WORK TO BE COMPLETED: Return every line from the one with "STEPPER pin GND: 5V -> GND" through the one with "STEPPER pin IN3: D6 -> D3", inclusive, exactly as it appears below.

*** Opening of TASK INPUTS ***

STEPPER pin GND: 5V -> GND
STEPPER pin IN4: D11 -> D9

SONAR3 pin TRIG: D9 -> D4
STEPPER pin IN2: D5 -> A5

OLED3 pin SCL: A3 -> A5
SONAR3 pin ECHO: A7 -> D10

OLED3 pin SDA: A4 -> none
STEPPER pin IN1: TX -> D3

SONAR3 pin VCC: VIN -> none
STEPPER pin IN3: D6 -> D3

*** Close of TASK INPUTS ***
*** Opening of TASK INPUTS ***

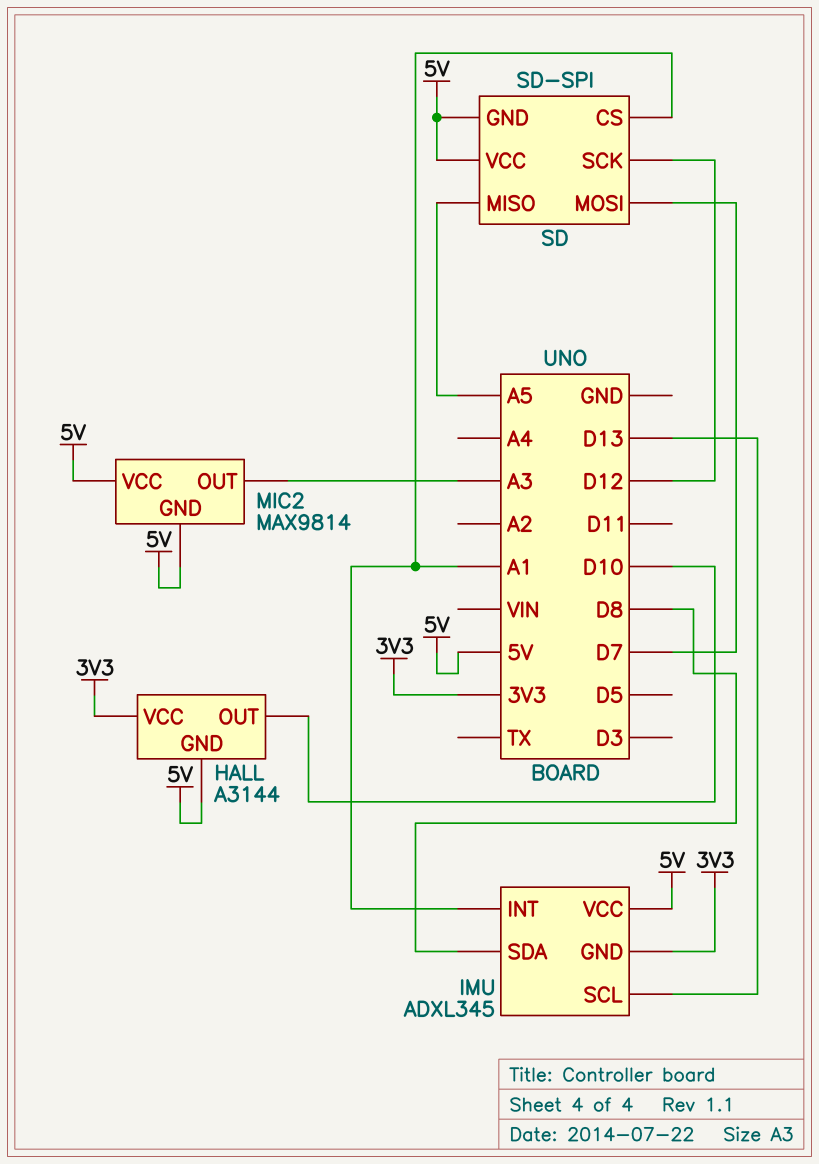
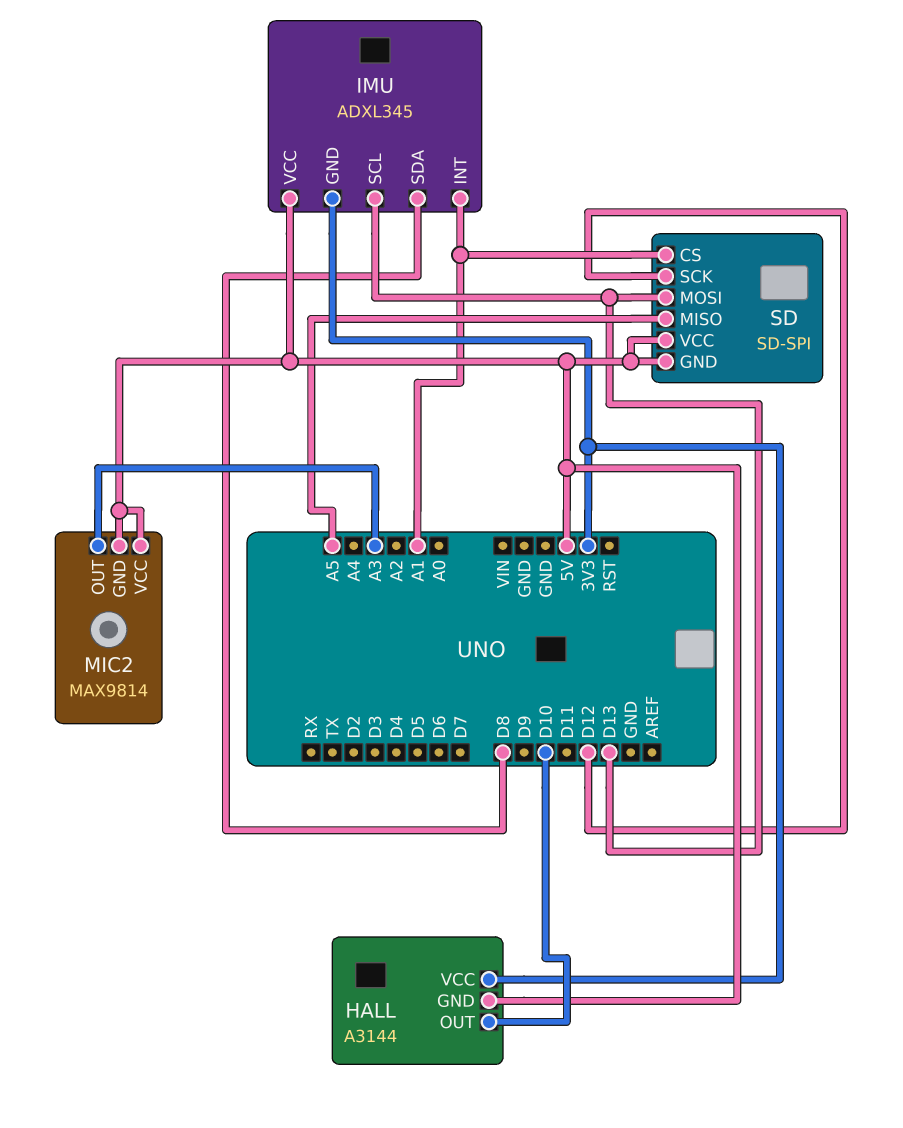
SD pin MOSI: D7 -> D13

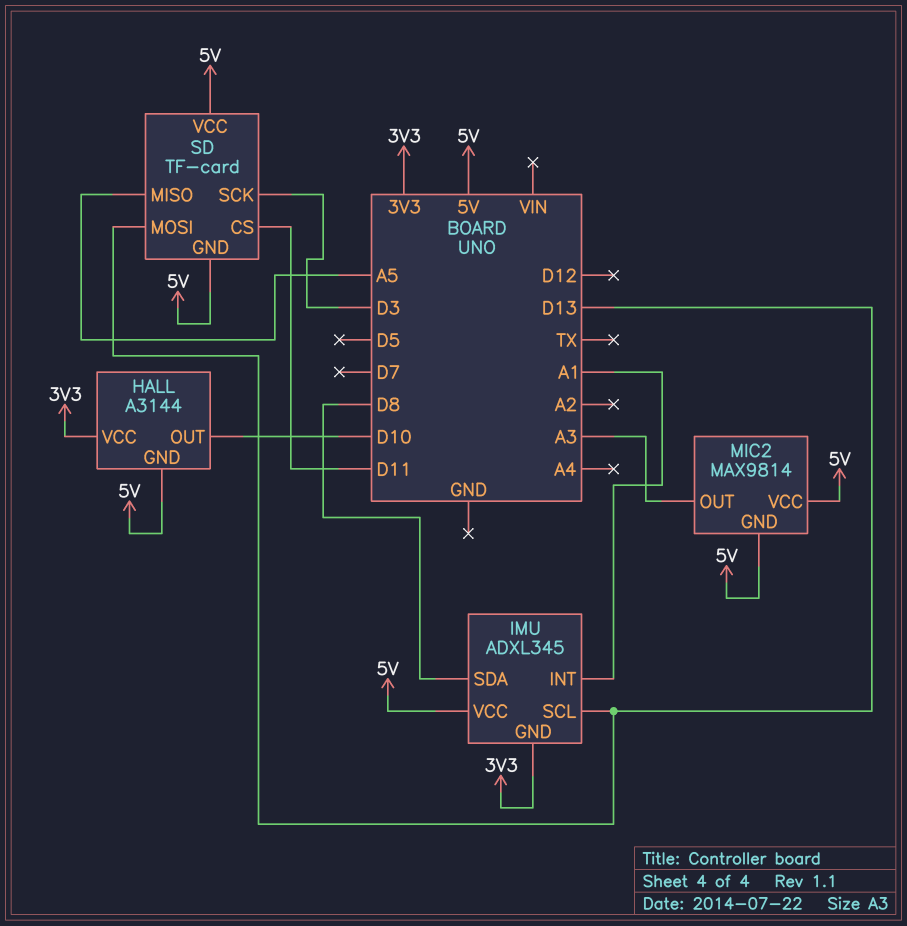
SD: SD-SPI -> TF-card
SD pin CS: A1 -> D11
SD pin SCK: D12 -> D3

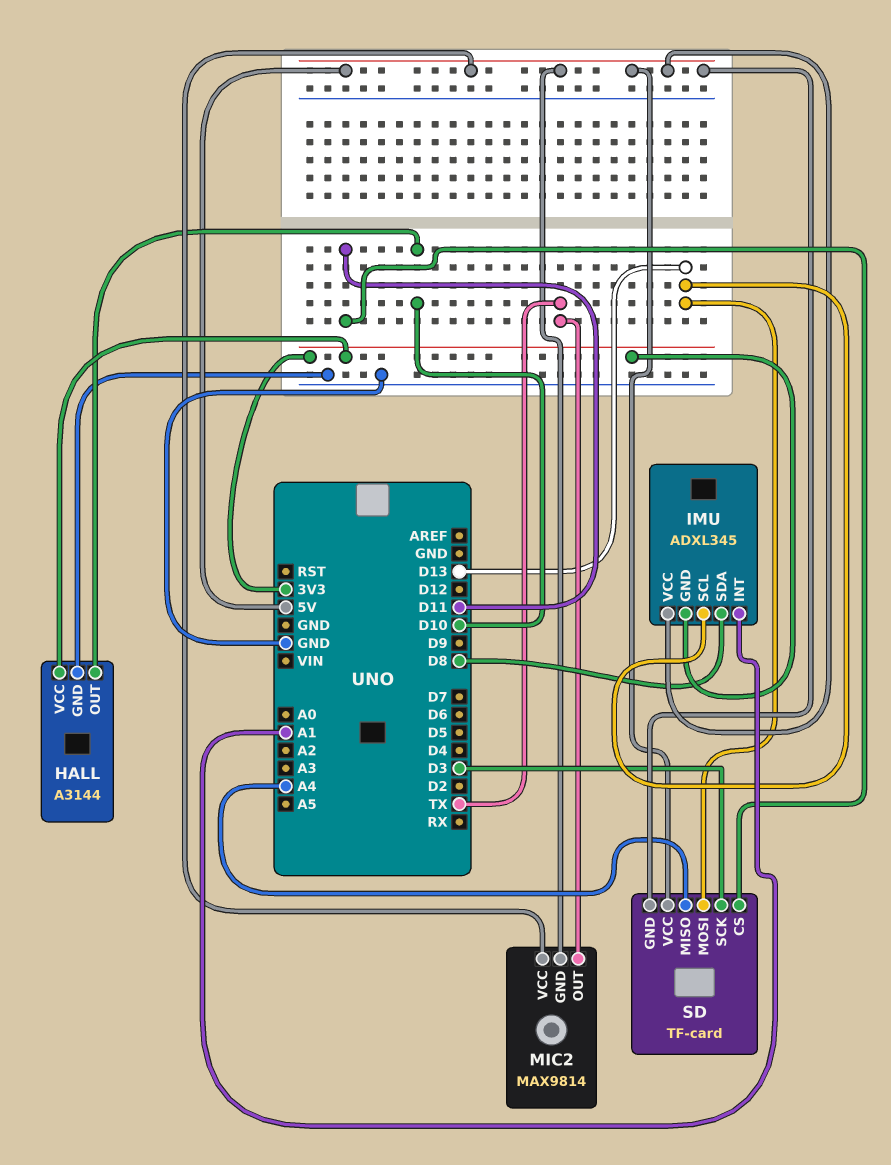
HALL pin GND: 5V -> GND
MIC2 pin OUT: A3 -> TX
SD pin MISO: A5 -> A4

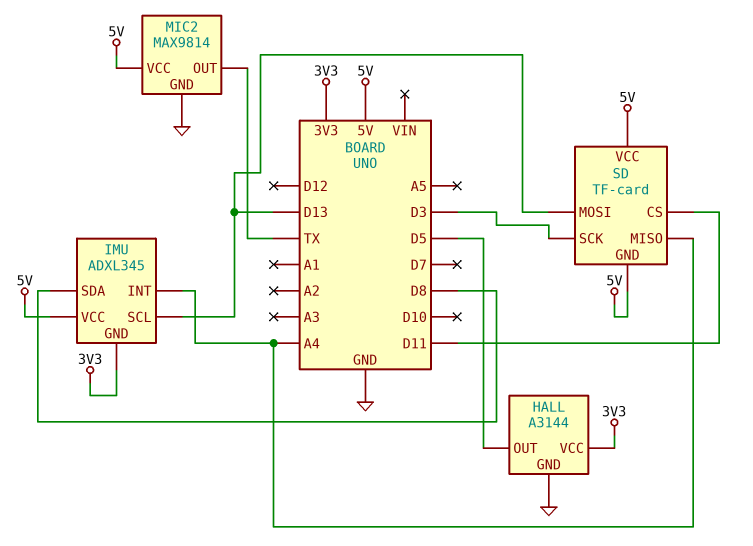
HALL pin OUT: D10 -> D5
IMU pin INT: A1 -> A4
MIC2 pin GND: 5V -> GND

*** Close of TASK INPUTS ***

TASK RESPONSE:
STEPPER pin GND: 5V -> GND
STEPPER pin IN4: D11 -> D9

SONAR3 pin TRIG: D9 -> D4
STEPPER pin IN2: D5 -> A5

OLED3 pin SCL: A3 -> A5
SONAR3 pin ECHO: A7 -> D10

OLED3 pin SDA: A4 -> none
STEPPER pin IN1: TX -> D3

SONAR3 pin VCC: VIN -> none
STEPPER pin IN3: D6 -> D3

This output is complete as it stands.